**WHAT TO WORK ON**
Find the line containing "insert: glue (golden)" in the entries below. Restate it and each line after it, word for word, up to and including the line containing "move: heart (royal".

**RECORDS TO PROCESS**
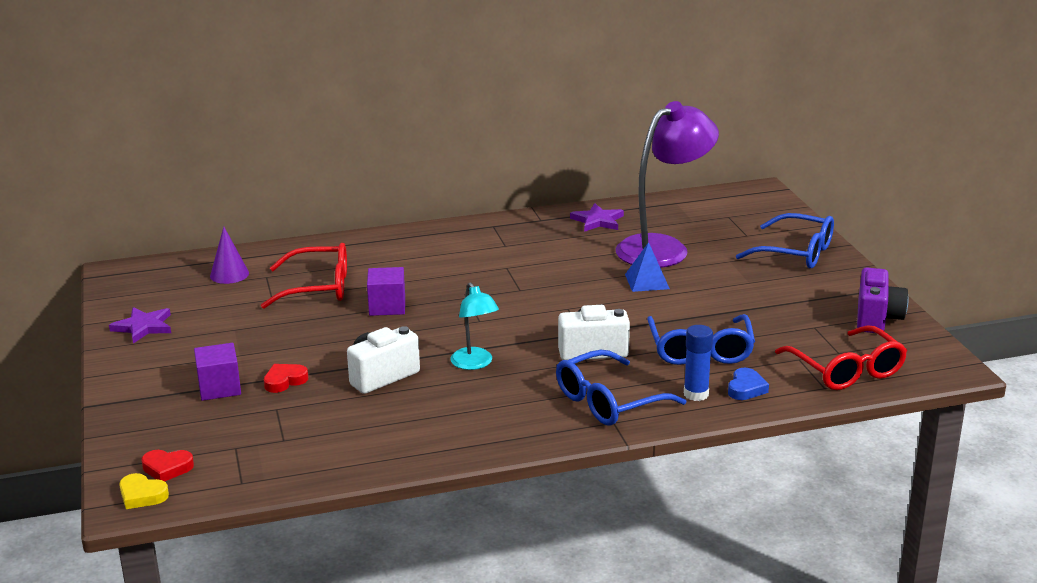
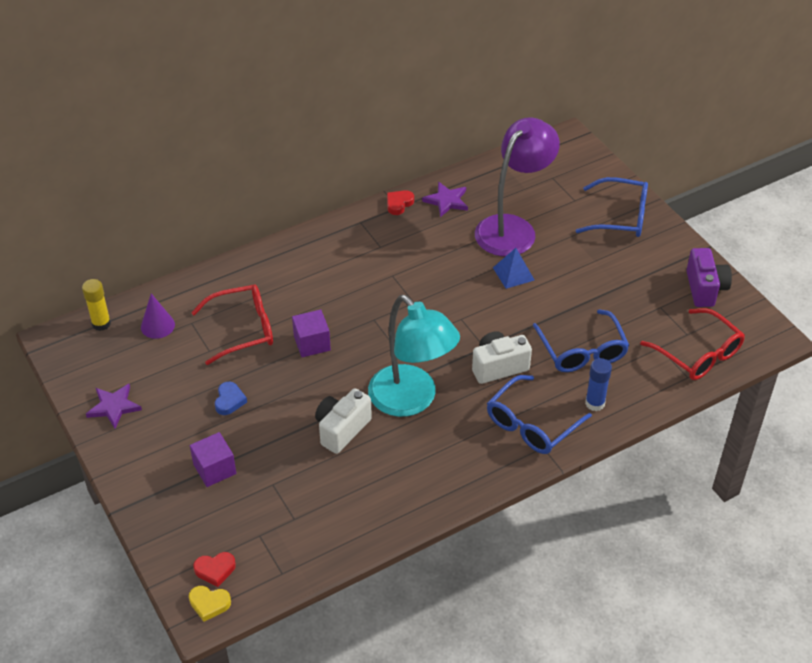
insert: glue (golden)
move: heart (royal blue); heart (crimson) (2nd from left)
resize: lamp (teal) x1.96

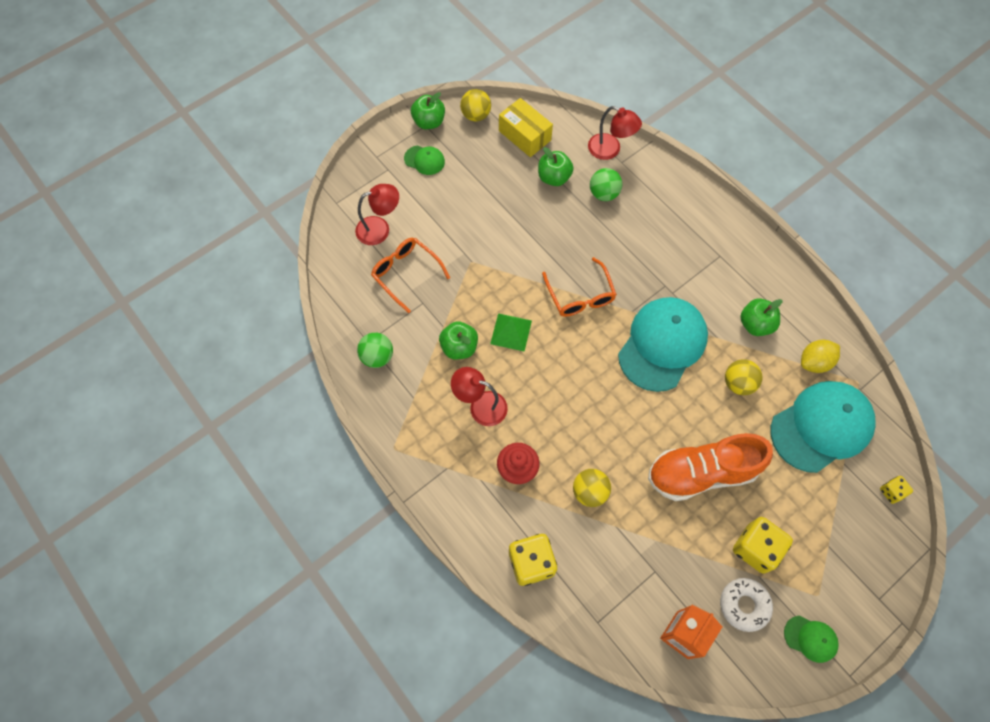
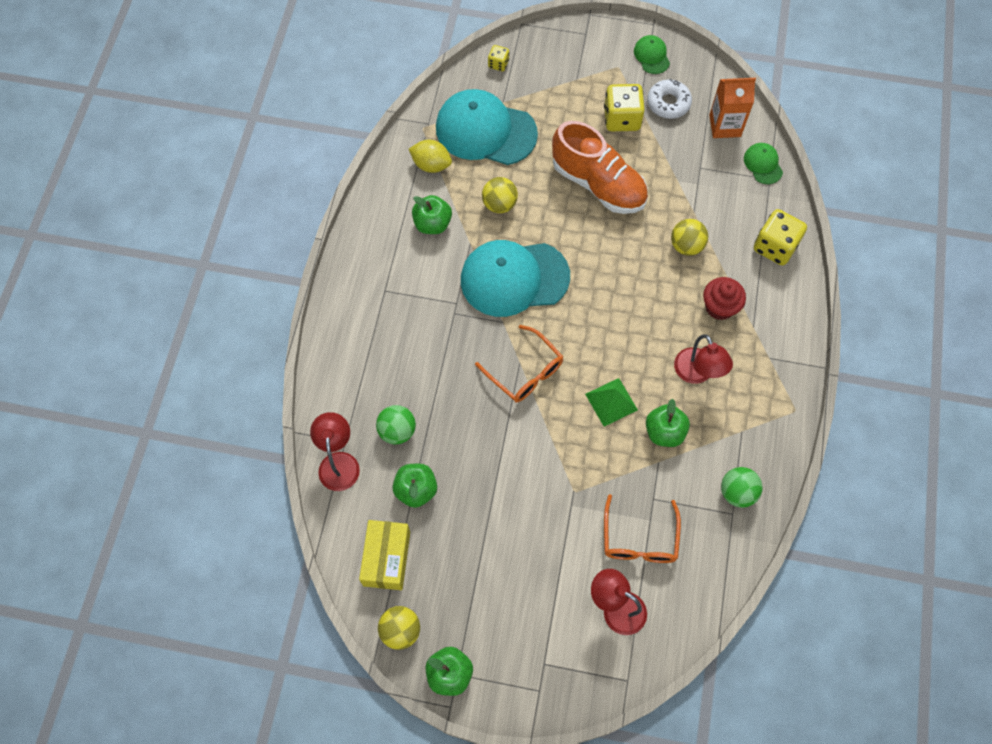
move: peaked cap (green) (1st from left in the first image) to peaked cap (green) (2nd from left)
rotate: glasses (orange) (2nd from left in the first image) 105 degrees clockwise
* * *
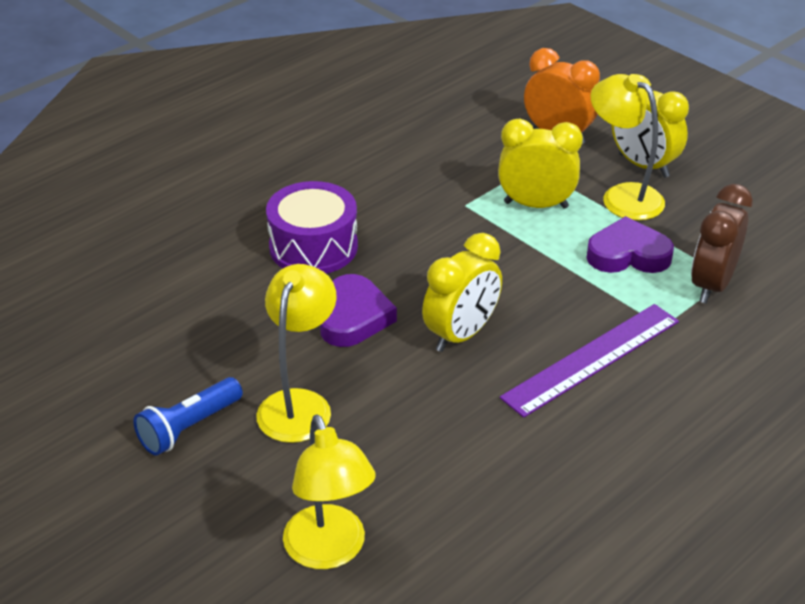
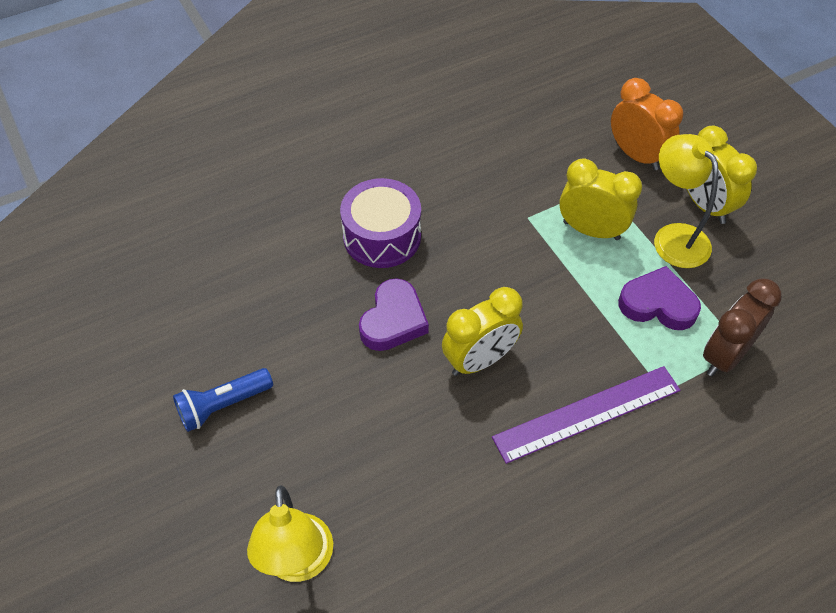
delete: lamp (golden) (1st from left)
==
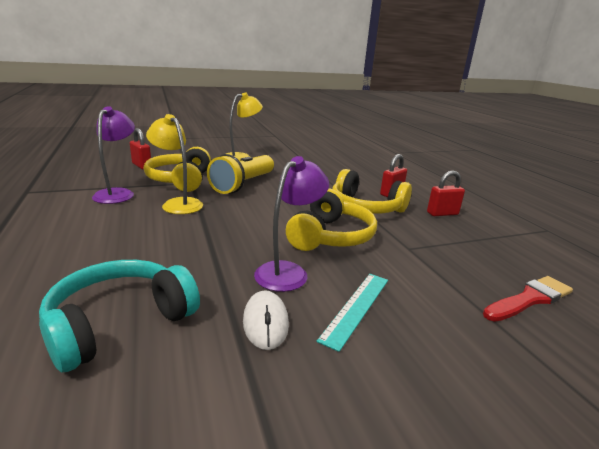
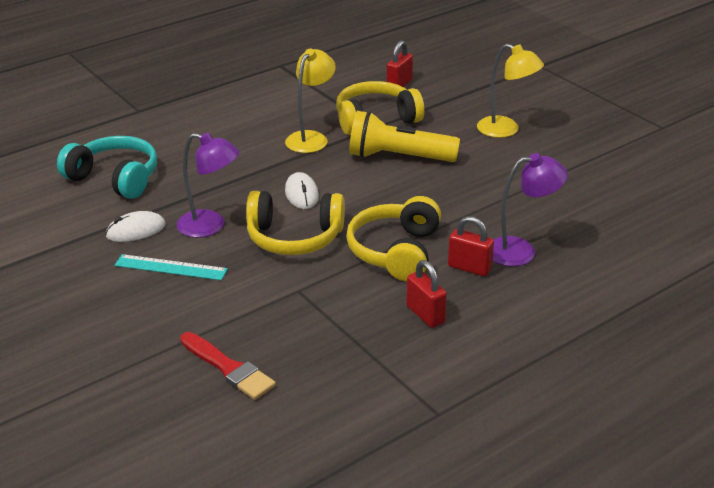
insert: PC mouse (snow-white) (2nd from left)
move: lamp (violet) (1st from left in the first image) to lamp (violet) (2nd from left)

**YOUR SOLUTION**
insert: glue (golden)
move: heart (royal blue); heart (crimson) (2nd from left)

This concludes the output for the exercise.